WHAT YOU ARE ASKED TO DO:
The whole listing needs to be written out exactly, except for any images.

***

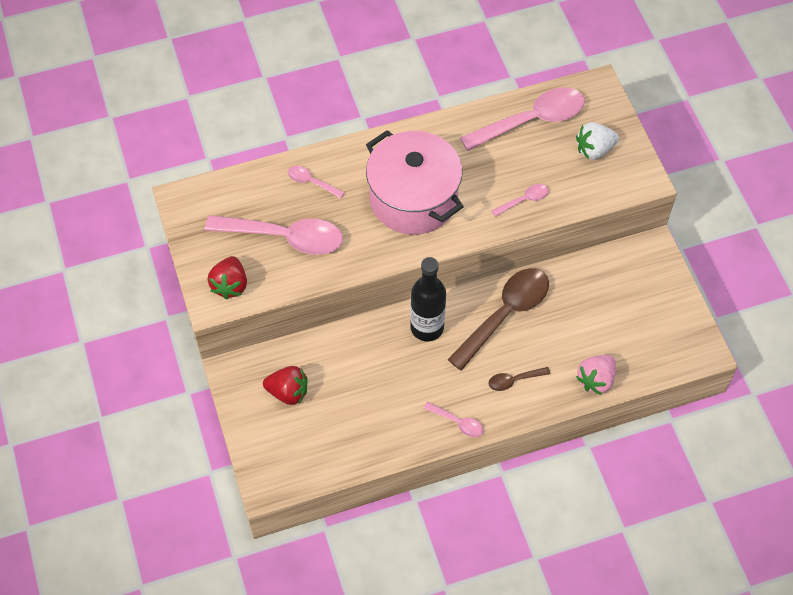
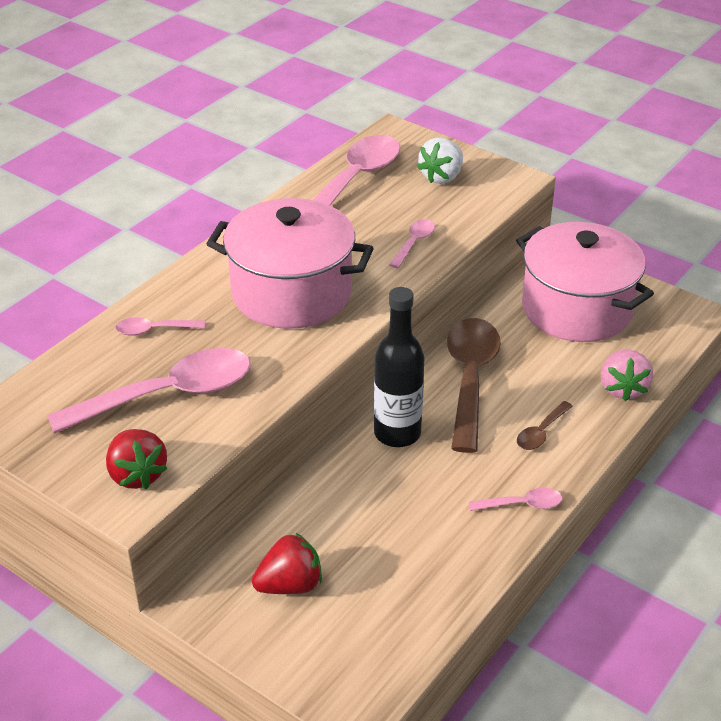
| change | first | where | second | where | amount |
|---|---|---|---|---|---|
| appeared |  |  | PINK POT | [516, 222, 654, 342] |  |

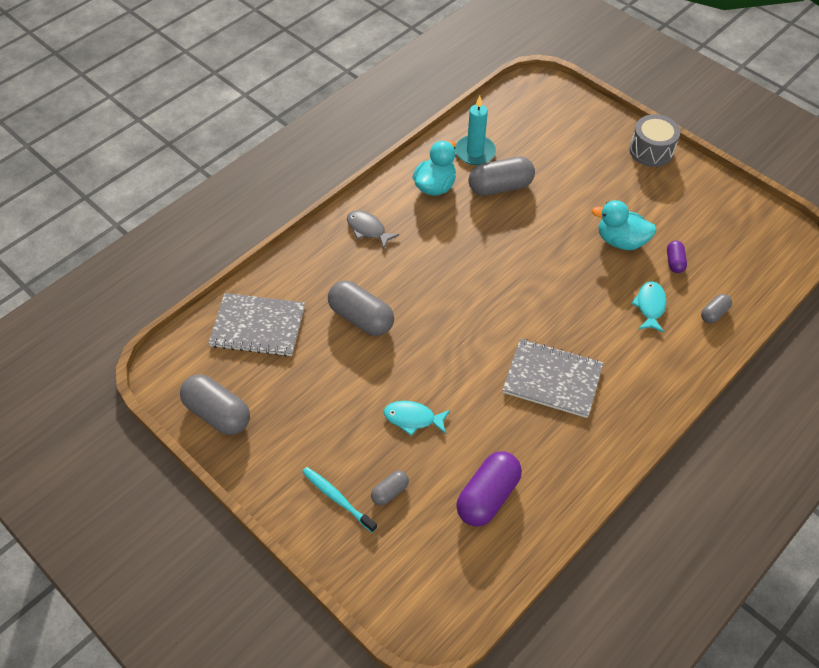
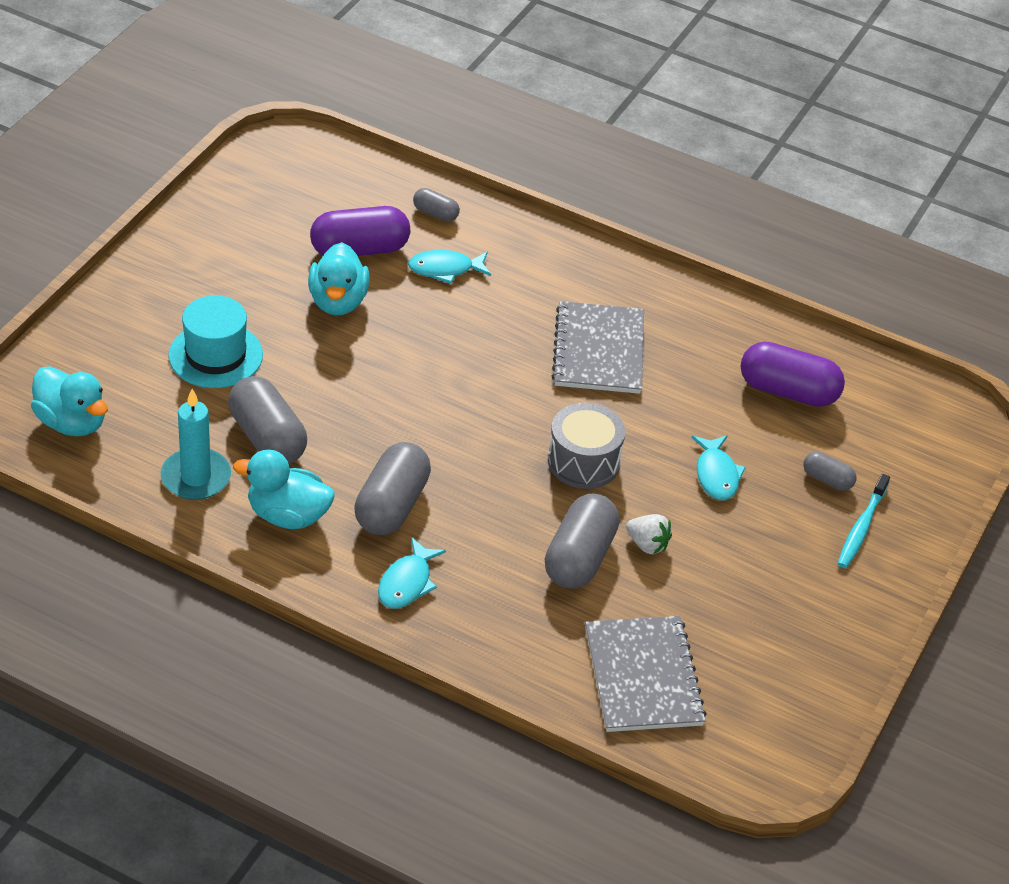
| change | first | where | second | where | amount |
|---|---|---|---|---|---|
| relocated | GREY CAPSULE | [180, 374, 250, 435] |  | [354, 442, 431, 535] |  |
| colour | GREY FISH | [347, 210, 399, 249] | TURQUOISE FISH | [378, 537, 446, 609] |  |
| relocated | GREY DRUM | [630, 114, 680, 167] |  | [548, 403, 625, 489] |  |
| size | PURPLE CAPSULE | [667, 240, 687, 273] |  | [310, 206, 410, 256] | x1.95 |
| appeared |  |  | TURQUOISE DUCK | [31, 366, 108, 437] |  |
| appeared |  |  | TURQUOISE HAT | [168, 295, 263, 388] |  |
| appeared |  |  | WHITE STRAWBERRY | [626, 514, 672, 554] |  |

***

FINISHED EXERCISE:
| change | first | where | second | where | amount |
|---|---|---|---|---|---|
| appeared |  |  | PINK POT | [516, 222, 654, 342] |  |

| change | first | where | second | where | amount |
|---|---|---|---|---|---|
| relocated | GREY CAPSULE | [180, 374, 250, 435] |  | [354, 442, 431, 535] |  |
| colour | GREY FISH | [347, 210, 399, 249] | TURQUOISE FISH | [378, 537, 446, 609] |  |
| relocated | GREY DRUM | [630, 114, 680, 167] |  | [548, 403, 625, 489] |  |
| size | PURPLE CAPSULE | [667, 240, 687, 273] |  | [310, 206, 410, 256] | x1.95 |
| appeared |  |  | TURQUOISE DUCK | [31, 366, 108, 437] |  |
| appeared |  |  | TURQUOISE HAT | [168, 295, 263, 388] |  |
| appeared |  |  | WHITE STRAWBERRY | [626, 514, 672, 554] |  |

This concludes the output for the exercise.